*** DATA EXTRACTS ***

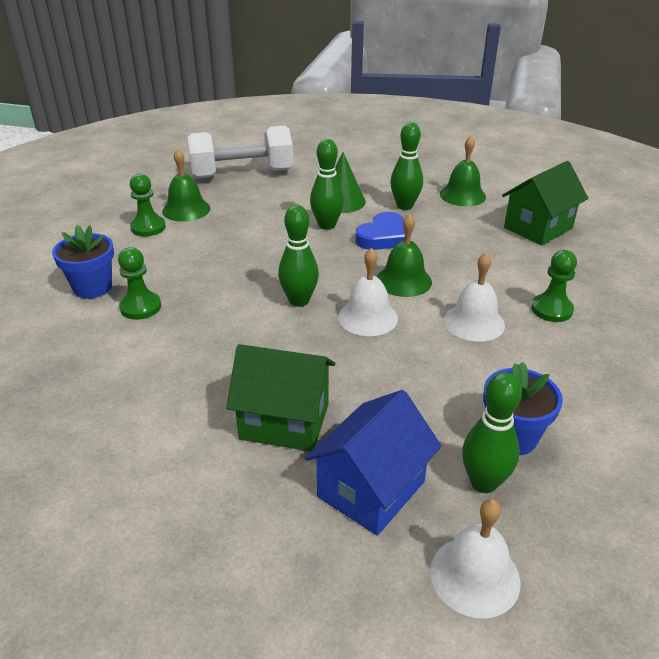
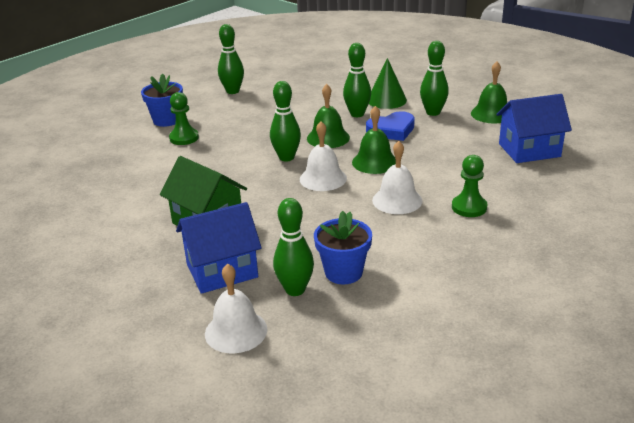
camera: 30 degrees right, 5 degrees down
green pawn [130,174,166,237] -> green bowling pin [218,24,244,94]
green bell [162,149,211,222] -> green bell moved to [307,84,350,148]
white dumbbell [187,125,293,178] -> none
green house [502,161,588,246] -> blue house [497,94,572,163]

***

## [REQUIREMENT]
Reproduce the lines above exactly, image-free.

## [FINISHED TASK]
camera: 30 degrees right, 5 degrees down
green pawn [130,174,166,237] -> green bowling pin [218,24,244,94]
green bell [162,149,211,222] -> green bell moved to [307,84,350,148]
white dumbbell [187,125,293,178] -> none
green house [502,161,588,246] -> blue house [497,94,572,163]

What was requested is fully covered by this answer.